## Action item
Each line of the material that includes the string "soap" counts once; report the total and nothing further.

--*--

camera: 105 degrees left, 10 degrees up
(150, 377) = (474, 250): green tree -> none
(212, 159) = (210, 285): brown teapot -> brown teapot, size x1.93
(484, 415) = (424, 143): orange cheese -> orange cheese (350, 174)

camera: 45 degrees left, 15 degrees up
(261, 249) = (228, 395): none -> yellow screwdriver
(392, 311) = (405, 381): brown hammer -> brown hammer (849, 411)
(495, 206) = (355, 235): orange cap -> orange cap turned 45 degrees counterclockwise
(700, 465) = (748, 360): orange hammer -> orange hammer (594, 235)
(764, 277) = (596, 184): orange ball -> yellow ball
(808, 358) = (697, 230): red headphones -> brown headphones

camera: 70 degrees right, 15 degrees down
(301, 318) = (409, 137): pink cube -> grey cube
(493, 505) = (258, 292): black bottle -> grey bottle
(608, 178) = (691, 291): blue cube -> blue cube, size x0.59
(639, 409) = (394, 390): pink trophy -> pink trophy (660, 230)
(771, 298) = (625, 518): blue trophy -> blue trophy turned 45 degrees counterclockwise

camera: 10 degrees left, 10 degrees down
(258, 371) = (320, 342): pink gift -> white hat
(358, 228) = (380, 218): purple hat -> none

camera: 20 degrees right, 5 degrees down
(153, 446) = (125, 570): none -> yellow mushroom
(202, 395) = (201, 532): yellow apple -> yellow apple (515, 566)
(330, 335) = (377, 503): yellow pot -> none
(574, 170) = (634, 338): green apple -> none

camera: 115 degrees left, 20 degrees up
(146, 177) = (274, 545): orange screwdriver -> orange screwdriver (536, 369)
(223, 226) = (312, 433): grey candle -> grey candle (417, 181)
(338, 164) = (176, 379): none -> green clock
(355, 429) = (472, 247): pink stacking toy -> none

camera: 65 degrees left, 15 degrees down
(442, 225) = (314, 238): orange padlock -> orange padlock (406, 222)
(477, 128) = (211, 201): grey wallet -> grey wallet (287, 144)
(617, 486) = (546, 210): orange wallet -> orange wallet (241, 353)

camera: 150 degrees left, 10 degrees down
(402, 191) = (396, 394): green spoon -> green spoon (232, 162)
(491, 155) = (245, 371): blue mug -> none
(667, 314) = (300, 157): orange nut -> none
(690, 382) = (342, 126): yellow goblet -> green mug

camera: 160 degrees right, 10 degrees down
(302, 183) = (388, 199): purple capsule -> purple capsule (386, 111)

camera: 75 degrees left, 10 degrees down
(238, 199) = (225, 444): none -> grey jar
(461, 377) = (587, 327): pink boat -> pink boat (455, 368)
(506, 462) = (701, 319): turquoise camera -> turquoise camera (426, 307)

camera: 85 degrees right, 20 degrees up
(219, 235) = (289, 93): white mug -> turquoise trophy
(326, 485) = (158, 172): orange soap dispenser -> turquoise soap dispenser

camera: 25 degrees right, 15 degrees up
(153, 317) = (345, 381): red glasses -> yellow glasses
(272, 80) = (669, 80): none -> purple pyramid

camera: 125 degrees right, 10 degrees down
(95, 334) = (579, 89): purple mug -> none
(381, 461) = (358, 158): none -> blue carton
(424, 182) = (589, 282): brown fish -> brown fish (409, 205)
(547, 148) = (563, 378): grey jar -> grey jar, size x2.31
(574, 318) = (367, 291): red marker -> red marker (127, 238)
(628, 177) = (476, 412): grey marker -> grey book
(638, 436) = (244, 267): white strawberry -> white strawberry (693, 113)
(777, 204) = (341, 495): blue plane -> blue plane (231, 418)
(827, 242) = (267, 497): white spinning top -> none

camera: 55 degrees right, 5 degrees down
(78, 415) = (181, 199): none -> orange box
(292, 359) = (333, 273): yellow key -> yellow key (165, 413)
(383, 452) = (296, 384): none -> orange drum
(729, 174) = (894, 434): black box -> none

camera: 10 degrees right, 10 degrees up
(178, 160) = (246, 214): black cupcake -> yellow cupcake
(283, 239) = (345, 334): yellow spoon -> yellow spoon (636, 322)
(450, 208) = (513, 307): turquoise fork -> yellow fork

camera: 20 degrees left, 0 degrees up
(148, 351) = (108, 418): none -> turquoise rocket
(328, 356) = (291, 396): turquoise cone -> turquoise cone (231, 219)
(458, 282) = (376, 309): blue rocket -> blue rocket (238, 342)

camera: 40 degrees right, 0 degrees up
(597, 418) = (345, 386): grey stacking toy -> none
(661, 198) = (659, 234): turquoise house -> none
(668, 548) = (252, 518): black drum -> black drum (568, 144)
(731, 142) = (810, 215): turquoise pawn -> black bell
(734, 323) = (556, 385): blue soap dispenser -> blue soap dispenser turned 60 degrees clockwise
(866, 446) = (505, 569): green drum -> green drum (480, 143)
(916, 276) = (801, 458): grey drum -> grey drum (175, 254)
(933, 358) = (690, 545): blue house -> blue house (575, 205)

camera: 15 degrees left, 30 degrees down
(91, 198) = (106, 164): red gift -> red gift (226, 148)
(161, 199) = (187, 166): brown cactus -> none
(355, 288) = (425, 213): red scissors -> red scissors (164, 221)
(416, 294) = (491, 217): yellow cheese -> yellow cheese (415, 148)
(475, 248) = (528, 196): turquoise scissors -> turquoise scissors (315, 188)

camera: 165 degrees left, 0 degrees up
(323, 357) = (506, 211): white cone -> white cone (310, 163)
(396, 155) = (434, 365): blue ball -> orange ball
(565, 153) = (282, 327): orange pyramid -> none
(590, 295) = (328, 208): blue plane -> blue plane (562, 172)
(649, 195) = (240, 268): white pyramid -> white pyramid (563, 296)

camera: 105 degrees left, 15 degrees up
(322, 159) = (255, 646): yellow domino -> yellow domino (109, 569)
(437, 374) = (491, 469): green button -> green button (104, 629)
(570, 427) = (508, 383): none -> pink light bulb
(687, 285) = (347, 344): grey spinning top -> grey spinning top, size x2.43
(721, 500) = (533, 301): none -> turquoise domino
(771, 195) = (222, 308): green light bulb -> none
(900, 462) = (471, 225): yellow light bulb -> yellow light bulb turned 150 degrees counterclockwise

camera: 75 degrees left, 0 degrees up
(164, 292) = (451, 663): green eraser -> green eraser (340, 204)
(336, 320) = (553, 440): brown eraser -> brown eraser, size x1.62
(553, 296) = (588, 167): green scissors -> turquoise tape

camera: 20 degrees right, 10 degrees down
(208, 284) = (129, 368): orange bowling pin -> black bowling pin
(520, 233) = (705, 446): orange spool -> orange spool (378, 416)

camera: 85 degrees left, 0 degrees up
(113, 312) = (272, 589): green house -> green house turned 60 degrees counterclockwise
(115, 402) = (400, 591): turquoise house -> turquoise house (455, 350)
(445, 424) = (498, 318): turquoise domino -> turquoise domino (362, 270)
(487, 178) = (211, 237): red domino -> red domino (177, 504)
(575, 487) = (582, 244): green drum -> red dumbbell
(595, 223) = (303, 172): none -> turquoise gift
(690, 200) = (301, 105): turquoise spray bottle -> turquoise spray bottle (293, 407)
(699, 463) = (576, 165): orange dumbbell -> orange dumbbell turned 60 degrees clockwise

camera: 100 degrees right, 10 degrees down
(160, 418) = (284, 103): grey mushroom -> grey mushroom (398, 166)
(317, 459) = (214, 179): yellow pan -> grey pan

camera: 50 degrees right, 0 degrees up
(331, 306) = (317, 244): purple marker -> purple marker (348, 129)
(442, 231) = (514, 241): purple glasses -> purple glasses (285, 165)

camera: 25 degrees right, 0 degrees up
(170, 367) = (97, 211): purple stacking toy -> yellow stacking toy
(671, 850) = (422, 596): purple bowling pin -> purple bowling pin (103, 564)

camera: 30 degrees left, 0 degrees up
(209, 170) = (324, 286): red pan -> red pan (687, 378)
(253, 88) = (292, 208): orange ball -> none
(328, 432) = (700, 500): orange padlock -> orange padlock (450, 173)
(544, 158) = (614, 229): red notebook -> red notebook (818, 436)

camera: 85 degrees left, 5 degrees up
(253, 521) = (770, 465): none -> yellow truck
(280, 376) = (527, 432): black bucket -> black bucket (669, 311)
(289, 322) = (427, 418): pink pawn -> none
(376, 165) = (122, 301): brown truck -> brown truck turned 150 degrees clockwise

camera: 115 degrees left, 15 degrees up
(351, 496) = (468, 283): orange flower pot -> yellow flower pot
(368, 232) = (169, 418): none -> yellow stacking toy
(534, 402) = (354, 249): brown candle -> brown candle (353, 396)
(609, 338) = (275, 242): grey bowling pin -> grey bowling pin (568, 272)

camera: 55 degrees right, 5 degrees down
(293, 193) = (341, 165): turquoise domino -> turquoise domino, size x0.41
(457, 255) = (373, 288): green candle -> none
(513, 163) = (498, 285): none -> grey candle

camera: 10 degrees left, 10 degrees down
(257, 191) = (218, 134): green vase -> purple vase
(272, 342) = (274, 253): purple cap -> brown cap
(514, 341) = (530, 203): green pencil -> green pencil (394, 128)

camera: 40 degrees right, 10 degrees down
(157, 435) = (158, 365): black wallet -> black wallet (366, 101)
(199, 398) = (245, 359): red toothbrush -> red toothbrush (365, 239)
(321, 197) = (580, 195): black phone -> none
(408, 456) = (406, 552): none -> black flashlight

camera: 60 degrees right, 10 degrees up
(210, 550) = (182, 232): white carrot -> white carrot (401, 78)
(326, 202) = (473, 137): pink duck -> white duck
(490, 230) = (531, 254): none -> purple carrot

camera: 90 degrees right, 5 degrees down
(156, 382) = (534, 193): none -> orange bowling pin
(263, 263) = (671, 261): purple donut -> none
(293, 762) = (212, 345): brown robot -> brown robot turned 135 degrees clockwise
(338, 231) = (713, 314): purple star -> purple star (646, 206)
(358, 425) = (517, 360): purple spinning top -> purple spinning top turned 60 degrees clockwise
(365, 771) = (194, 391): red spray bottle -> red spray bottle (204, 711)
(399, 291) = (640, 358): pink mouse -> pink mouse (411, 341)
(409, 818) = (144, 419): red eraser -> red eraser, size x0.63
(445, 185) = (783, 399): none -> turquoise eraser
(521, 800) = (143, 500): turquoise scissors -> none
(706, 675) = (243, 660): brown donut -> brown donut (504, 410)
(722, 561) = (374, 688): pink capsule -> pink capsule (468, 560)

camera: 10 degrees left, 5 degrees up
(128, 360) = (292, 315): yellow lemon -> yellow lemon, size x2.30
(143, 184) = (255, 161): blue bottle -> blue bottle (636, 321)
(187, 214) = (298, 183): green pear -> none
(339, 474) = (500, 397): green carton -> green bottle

--*--

## Response box
2